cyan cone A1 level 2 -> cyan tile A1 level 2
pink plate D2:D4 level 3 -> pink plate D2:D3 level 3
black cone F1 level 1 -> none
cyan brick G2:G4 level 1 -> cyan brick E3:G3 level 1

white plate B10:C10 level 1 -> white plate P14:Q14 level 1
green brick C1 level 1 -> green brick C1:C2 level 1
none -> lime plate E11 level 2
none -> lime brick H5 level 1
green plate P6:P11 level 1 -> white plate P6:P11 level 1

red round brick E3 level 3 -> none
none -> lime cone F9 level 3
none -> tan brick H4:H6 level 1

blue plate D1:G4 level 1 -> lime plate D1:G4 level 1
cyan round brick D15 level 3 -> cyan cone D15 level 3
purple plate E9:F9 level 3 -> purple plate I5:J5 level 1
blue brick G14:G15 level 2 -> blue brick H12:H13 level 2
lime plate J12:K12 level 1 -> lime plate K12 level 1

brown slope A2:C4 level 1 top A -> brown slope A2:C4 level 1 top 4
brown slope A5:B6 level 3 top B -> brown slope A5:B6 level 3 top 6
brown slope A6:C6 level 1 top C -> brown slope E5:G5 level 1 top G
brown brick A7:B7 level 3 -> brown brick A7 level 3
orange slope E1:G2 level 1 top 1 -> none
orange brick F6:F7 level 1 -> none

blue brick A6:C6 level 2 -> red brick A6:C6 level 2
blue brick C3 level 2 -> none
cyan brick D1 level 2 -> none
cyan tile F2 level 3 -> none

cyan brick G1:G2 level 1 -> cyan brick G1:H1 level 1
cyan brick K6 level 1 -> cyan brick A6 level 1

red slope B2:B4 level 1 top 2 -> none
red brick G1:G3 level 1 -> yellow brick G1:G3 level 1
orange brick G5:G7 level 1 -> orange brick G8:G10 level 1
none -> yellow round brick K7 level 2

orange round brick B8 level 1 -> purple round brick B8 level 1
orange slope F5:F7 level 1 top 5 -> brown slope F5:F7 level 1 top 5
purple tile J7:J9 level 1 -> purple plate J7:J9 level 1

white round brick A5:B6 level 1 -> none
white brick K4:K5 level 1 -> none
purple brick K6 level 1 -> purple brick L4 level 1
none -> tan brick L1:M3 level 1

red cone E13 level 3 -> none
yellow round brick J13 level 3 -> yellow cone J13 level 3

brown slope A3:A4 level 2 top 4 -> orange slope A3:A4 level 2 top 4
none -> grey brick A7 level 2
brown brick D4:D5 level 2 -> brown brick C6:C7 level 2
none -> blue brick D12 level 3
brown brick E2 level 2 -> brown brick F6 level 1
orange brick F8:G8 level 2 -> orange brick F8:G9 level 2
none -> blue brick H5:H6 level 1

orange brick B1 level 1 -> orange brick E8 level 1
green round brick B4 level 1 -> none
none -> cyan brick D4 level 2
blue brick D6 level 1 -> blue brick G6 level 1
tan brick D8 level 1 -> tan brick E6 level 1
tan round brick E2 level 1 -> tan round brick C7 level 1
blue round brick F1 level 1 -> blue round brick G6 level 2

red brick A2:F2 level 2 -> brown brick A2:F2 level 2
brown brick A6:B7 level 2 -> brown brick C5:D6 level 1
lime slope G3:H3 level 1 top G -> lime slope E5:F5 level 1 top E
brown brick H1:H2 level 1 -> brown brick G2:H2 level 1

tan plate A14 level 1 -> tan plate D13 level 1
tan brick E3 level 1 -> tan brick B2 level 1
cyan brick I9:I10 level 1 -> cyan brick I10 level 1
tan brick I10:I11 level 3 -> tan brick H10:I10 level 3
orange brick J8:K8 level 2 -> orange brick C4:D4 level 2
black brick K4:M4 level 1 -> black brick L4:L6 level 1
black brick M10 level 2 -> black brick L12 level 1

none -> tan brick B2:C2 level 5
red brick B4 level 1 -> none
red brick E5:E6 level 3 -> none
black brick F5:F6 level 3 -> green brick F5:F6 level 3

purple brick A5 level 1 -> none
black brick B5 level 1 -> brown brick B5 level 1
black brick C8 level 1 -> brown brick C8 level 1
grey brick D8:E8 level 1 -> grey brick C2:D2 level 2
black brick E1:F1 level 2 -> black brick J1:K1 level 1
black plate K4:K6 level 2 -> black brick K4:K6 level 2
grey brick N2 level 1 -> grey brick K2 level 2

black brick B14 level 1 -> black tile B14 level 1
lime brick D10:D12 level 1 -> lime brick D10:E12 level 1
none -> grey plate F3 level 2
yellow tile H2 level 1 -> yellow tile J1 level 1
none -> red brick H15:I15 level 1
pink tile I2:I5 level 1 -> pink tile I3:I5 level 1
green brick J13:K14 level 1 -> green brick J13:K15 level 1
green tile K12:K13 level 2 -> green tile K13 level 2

+===+

Work to be completed: Repeat, without change, each line of the data above from the one that contains "grey brick N2" through the final line, counting both.

Result for this exercise:
grey brick N2 level 1 -> grey brick K2 level 2

black brick B14 level 1 -> black tile B14 level 1
lime brick D10:D12 level 1 -> lime brick D10:E12 level 1
none -> grey plate F3 level 2
yellow tile H2 level 1 -> yellow tile J1 level 1
none -> red brick H15:I15 level 1
pink tile I2:I5 level 1 -> pink tile I3:I5 level 1
green brick J13:K14 level 1 -> green brick J13:K15 level 1
green tile K12:K13 level 2 -> green tile K13 level 2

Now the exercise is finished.